Problem requirements:
Every line below that holds the string "MISO" should be copied out.

Entries taken from a collection:
╔══

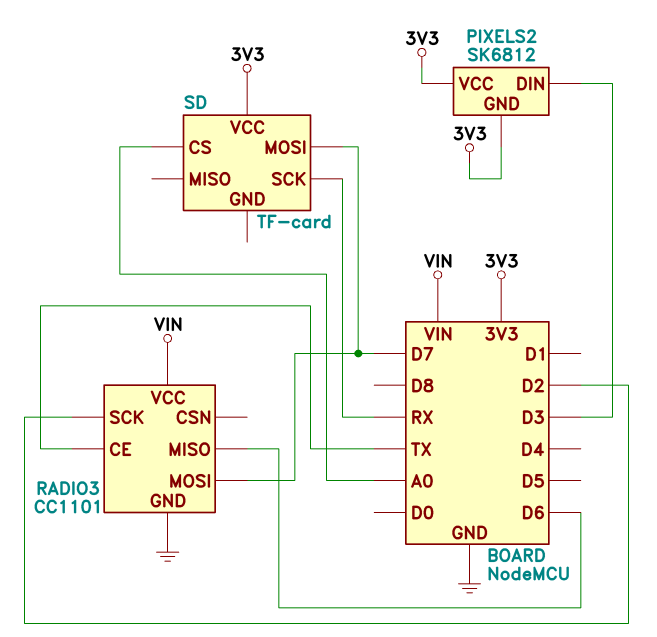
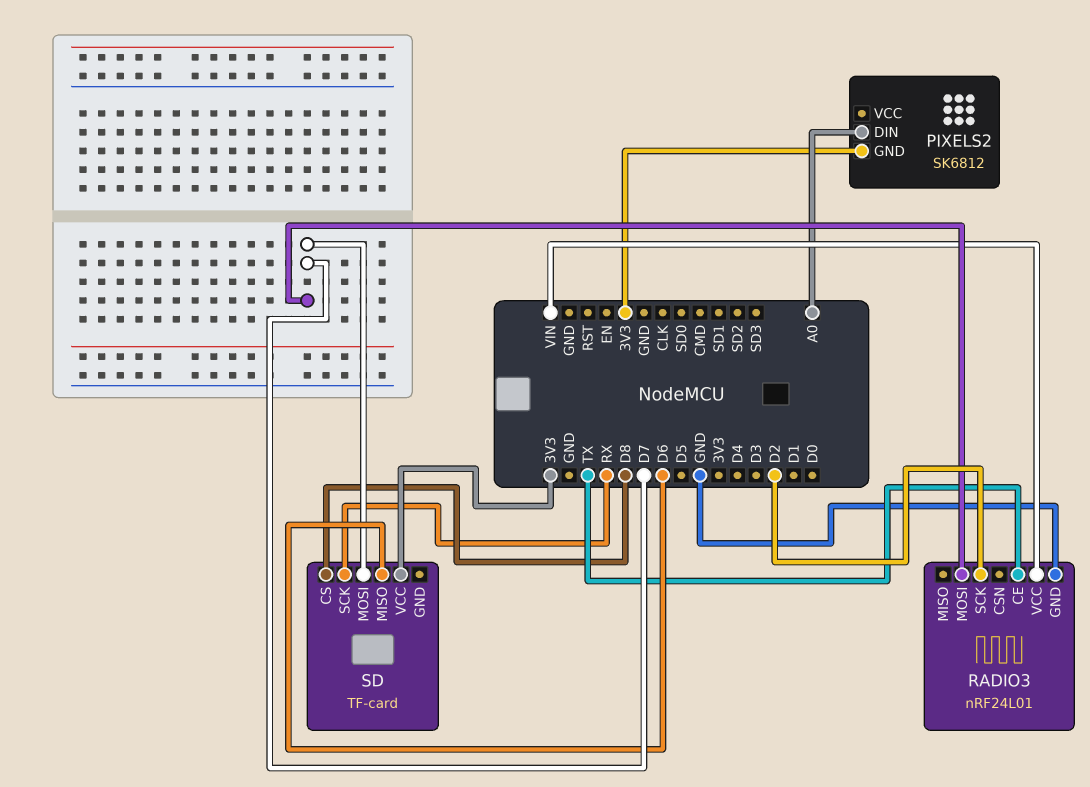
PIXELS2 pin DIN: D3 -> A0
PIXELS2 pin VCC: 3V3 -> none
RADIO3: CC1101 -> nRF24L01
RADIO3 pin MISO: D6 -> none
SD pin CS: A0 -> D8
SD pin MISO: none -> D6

╚══

Response to the exercise:
RADIO3 pin MISO: D6 -> none
SD pin MISO: none -> D6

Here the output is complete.